-- Exercise description --
Please copy every line of the listing below word for word, without the pictures.

-- Input --
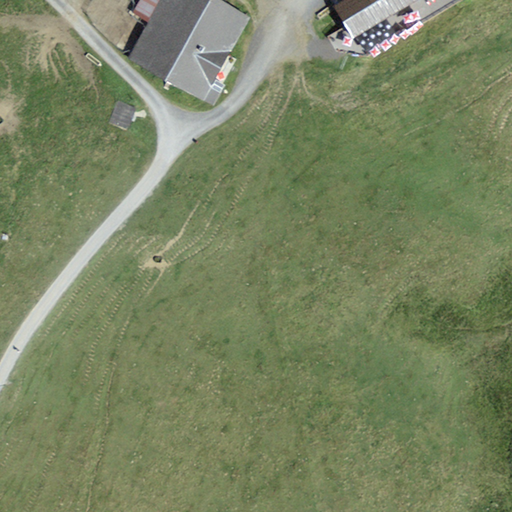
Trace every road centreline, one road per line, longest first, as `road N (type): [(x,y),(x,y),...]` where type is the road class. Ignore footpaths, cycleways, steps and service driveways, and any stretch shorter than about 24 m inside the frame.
road 1 (track): [(170,133),(164,160),(44,304),(0,379)]
road 2 (unclassified): [(55,0),(145,89),(170,133)]
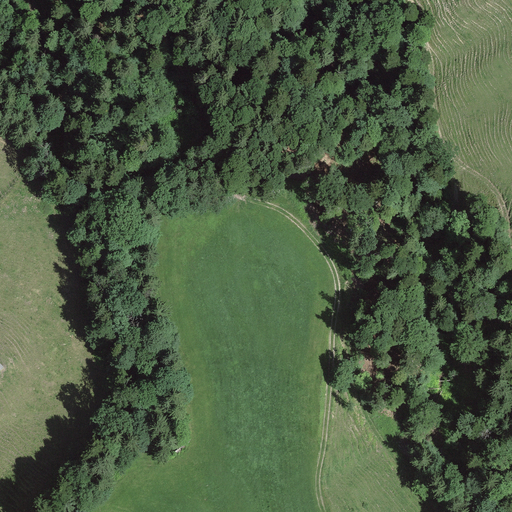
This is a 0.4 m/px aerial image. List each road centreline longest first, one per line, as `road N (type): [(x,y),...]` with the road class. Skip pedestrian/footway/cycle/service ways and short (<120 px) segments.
road 1 (track): [(322,508),(338,276),(286,212),(231,186),(217,139),(149,0)]
road 2 (track): [(432,270),(453,227),(456,184),(411,0)]
road 3 (track): [(341,289),(368,421),(439,511)]
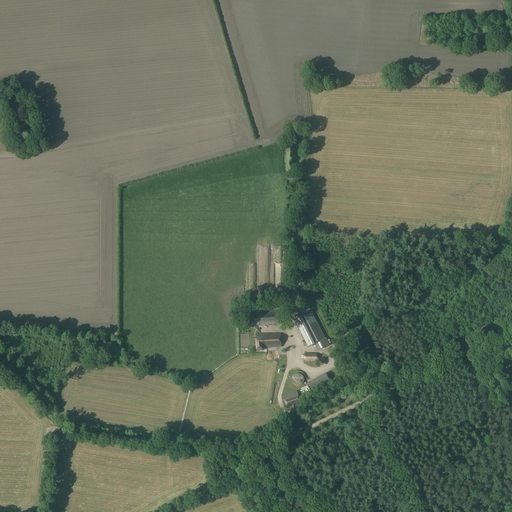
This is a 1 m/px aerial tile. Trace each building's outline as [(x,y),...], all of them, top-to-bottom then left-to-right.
[(255,325),(283,322),(282,310),(254,313),(255,325)] [(295,320),(309,346),(315,343),(319,350),(329,344),(326,339),(322,332),(320,333),(309,314),(295,320)] [(257,350),(263,350),(263,347),(281,347),(280,334),(256,335),(256,338),(257,350)] [(319,356),(317,353),(306,353),(302,356),(303,359),(305,361),(317,362),(319,359),(319,356)] [(293,379),(293,380),(293,381),(293,382),(294,382),(294,383),(294,384),(295,384),(296,385),(297,385),(297,386),(298,386),(299,386),(300,386),(301,386),(301,385),(302,385),(303,384),(304,383),(304,382),(305,381),(305,380),(305,379),(305,378),(304,378),(304,377),(304,376),(303,376),(303,375),(302,375),(301,375),(301,374),(300,374),(299,374),(298,374),(297,374),(297,375),(296,375),(295,376),(294,376),(294,377),(294,378),(293,378),(293,379)] [(321,381),(313,386),(319,395),(326,390),(321,381)] [(287,406),(300,401),(296,391),(283,397),(287,406)]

-- Solution for this problem --
Trace every road centreline, one road per line, longest first, as `road N (type): [(x,y),(x,y),...]` where type is the road class. Ignore footpaths, cycleways, steps and service driveways, and any stretch shorter than about 24 m inside the frame.
road 1 (track): [(170,133),(164,160),(44,304),(0,379)]
road 2 (unclassified): [(55,0),(145,89),(170,133)]
This is a 0.4 m/px aerial image. List each road centreline longest first, one per line, as `road N (type): [(x,y),...]` with the road class. Skip pedestrian/footway/cycle/service ways and short (<120 px) segments.
road 1 (track): [(322,508),(338,276),(286,212),(231,186),(217,139),(149,0)]
road 2 (track): [(432,270),(453,227),(456,184),(411,0)]
road 3 (track): [(341,289),(368,421),(439,511)]
This is a 1 m/px aerial tile. Trace each building's outline as [(x,y),...], all of them, top-to-bottom then left-to-right.
[(255,325),(283,322),(282,310),(254,313),(255,325)] [(295,320),(309,346),(315,343),(319,350),(329,344),(326,339),(322,332),(320,333),(309,314),(295,320)] [(257,350),(263,350),(263,347),(281,347),(280,334),(256,335),(256,338),(257,350)] [(319,356),(317,353),(306,353),(302,356),(303,359),(305,361),(317,362),(319,359),(319,356)] [(293,379),(293,380),(293,381),(293,382),(294,382),(294,383),(294,384),(295,384),(296,385),(297,385),(297,386),(298,386),(299,386),(300,386),(301,386),(301,385),(302,385),(303,384),(304,383),(304,382),(305,381),(305,380),(305,379),(305,378),(304,378),(304,377),(304,376),(303,376),(303,375),(302,375),(301,375),(301,374),(300,374),(299,374),(298,374),(297,374),(297,375),(296,375),(295,376),(294,376),(294,377),(294,378),(293,378),(293,379)] [(321,381),(313,386),(319,395),(326,390),(321,381)] [(287,406),(300,401),(296,391),(283,397),(287,406)]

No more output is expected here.